_REQUEST:_
Which lines in the entries below contain the word "leafy"? Gather every such line and copy it out in full.
►
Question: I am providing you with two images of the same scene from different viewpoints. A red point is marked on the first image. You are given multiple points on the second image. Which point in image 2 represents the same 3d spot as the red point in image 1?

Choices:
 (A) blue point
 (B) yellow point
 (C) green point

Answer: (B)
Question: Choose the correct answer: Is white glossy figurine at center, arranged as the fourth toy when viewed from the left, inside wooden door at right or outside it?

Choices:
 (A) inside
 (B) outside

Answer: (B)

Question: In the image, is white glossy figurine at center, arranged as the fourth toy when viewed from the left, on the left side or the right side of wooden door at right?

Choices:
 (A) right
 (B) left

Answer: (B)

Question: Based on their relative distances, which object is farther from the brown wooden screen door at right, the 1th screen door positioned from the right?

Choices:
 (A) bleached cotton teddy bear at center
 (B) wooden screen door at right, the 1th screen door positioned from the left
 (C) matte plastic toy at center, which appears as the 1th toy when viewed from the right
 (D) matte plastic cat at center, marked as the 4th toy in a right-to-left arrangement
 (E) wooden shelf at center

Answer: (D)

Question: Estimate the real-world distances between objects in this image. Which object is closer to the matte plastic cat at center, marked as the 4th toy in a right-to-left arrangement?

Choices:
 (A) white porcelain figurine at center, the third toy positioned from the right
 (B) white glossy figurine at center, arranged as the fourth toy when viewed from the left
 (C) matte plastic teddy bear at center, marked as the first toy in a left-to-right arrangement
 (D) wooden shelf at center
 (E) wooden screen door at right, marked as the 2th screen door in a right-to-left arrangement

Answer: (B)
◄
►
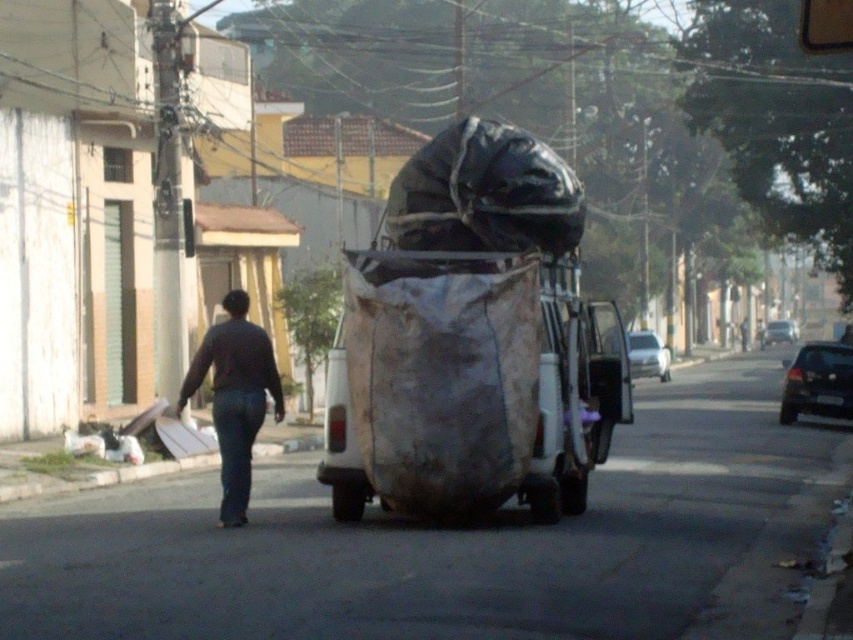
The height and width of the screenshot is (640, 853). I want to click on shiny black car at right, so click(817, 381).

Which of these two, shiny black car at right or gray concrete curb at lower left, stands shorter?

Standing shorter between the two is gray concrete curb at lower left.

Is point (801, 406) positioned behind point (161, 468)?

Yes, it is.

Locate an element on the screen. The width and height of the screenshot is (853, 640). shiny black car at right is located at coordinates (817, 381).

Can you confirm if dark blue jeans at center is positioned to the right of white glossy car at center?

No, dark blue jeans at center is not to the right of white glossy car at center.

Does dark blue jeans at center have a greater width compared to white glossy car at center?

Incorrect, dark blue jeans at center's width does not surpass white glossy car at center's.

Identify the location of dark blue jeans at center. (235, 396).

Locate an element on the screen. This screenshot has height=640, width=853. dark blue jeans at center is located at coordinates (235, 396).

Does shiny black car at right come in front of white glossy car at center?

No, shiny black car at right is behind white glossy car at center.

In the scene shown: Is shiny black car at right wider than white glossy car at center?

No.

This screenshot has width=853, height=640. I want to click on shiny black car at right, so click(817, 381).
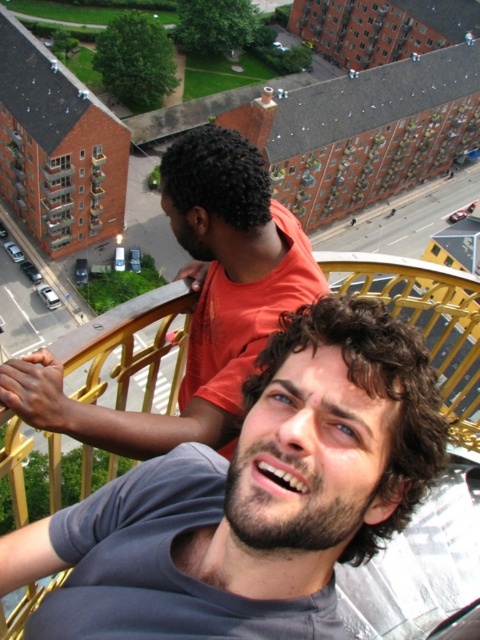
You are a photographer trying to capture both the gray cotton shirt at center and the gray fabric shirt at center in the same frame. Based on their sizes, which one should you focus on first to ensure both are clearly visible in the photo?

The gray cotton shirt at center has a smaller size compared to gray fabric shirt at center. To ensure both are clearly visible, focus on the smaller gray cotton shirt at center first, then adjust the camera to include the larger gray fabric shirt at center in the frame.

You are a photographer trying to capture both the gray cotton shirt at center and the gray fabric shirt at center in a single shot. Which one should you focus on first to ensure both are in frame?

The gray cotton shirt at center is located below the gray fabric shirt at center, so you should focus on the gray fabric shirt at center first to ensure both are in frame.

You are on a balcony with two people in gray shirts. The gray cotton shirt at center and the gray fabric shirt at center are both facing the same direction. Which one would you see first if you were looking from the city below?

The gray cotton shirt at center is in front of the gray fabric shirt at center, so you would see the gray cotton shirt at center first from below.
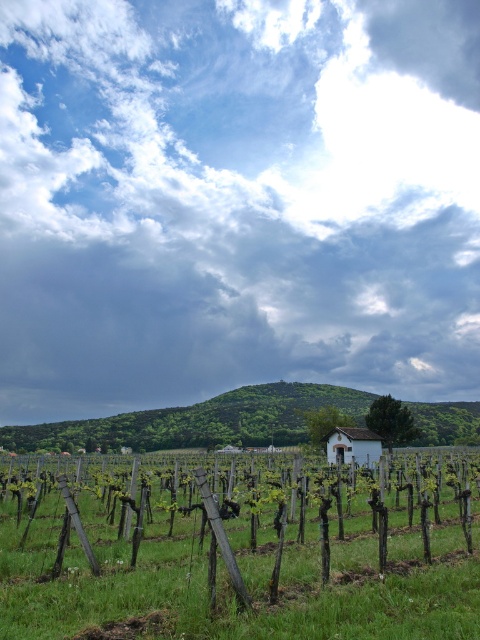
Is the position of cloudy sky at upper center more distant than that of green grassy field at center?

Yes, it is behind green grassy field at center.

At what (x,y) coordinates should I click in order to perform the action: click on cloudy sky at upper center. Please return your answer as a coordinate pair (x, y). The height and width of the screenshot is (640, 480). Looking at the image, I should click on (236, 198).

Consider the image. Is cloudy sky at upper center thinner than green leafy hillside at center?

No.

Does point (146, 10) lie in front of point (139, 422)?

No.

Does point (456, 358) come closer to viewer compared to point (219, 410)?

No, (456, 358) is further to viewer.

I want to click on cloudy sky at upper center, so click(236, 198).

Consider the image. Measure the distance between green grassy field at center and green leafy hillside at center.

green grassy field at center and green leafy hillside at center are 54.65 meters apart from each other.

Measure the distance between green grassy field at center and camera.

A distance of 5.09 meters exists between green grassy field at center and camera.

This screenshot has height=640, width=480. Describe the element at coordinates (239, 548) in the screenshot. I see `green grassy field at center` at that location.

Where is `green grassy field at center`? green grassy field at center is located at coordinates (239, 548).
◄
_ANSWER TO THIS EXERCISE:_
Consider the image. Is cloudy sky at upper center thinner than green leafy hillside at center?
Consider the image. Measure the distance between green grassy field at center and green leafy hillside at center.
green grassy field at center and green leafy hillside at center are 54.65 meters apart from each other.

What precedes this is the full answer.